-- Task item --
Restate word for word the entries below, starting with the line with "lime slope D5:D6" and continuing through the line with "orange slope E2:F4 level 1 top 4". Include both of those lines and no others.

[Exercise data Boundary: Start]

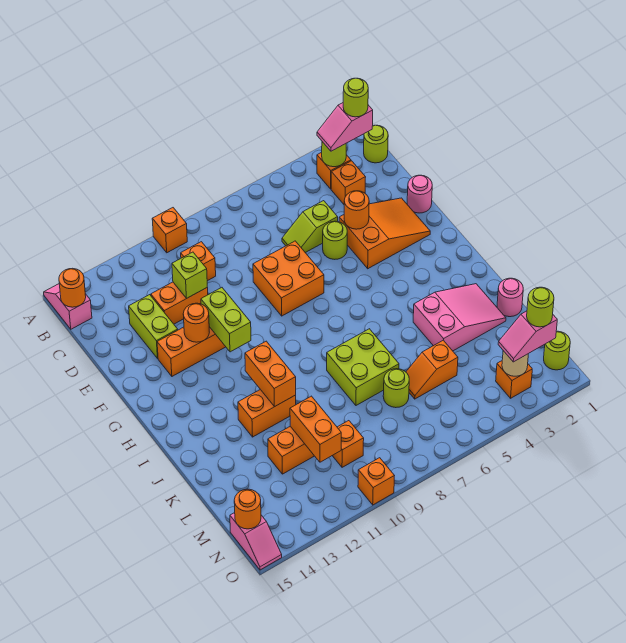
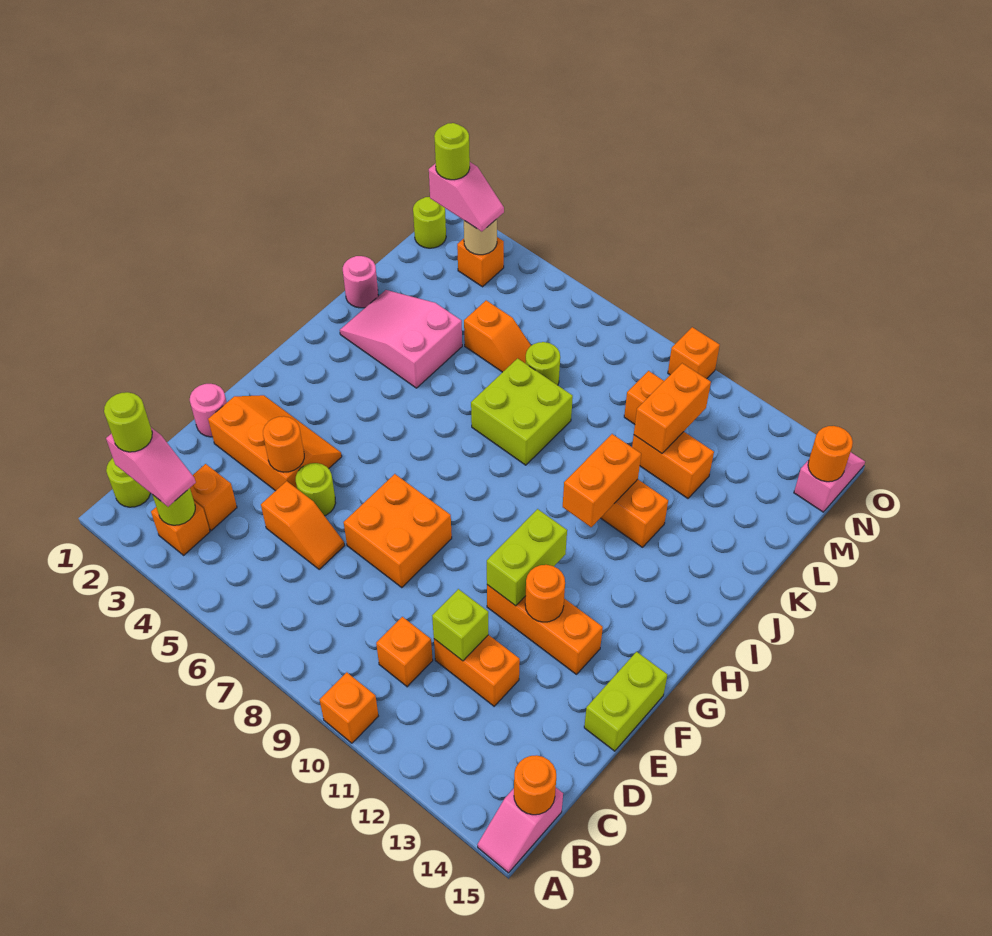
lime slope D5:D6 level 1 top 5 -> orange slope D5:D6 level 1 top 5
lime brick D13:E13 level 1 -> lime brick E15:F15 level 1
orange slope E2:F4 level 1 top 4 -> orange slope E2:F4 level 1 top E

[Exercise data Boundary: End]
[Exercise data Boundary: Start]

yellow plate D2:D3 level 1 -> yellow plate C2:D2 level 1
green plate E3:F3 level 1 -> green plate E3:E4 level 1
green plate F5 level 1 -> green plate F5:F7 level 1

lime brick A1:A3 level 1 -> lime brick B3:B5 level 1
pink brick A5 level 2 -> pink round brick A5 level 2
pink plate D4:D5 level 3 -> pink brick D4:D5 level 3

[Exercise data Boundary: End]
[Exercise data Boundary: Start]

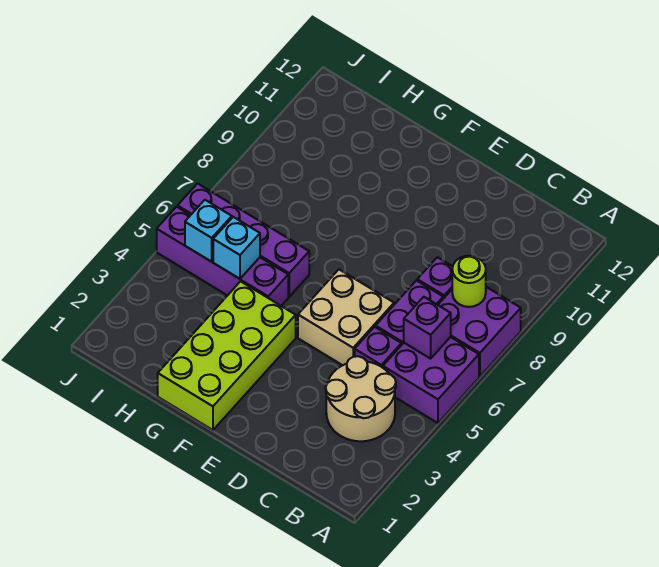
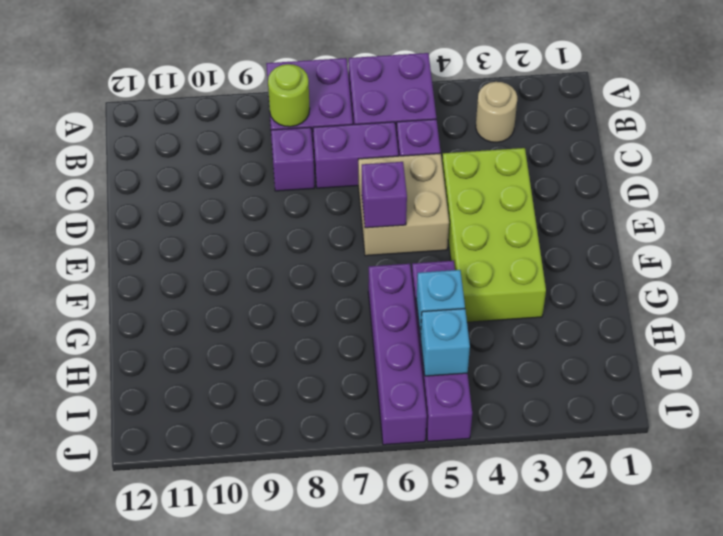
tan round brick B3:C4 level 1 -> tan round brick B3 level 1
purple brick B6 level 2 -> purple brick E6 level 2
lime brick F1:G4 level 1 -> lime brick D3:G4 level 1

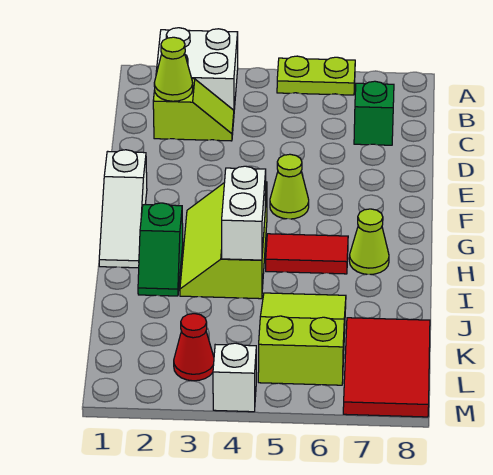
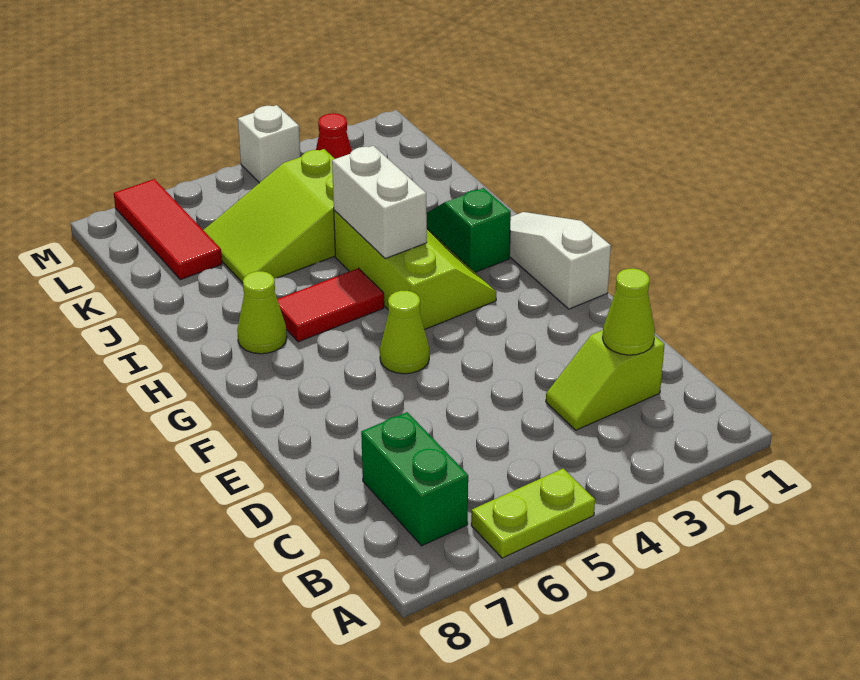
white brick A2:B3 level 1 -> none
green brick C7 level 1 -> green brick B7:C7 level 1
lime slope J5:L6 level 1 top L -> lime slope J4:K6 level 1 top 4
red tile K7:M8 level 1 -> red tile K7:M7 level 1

[Exercise data Boundary: End]

-- Solution to the problem --
lime slope D5:D6 level 1 top 5 -> orange slope D5:D6 level 1 top 5
lime brick D13:E13 level 1 -> lime brick E15:F15 level 1
orange slope E2:F4 level 1 top 4 -> orange slope E2:F4 level 1 top E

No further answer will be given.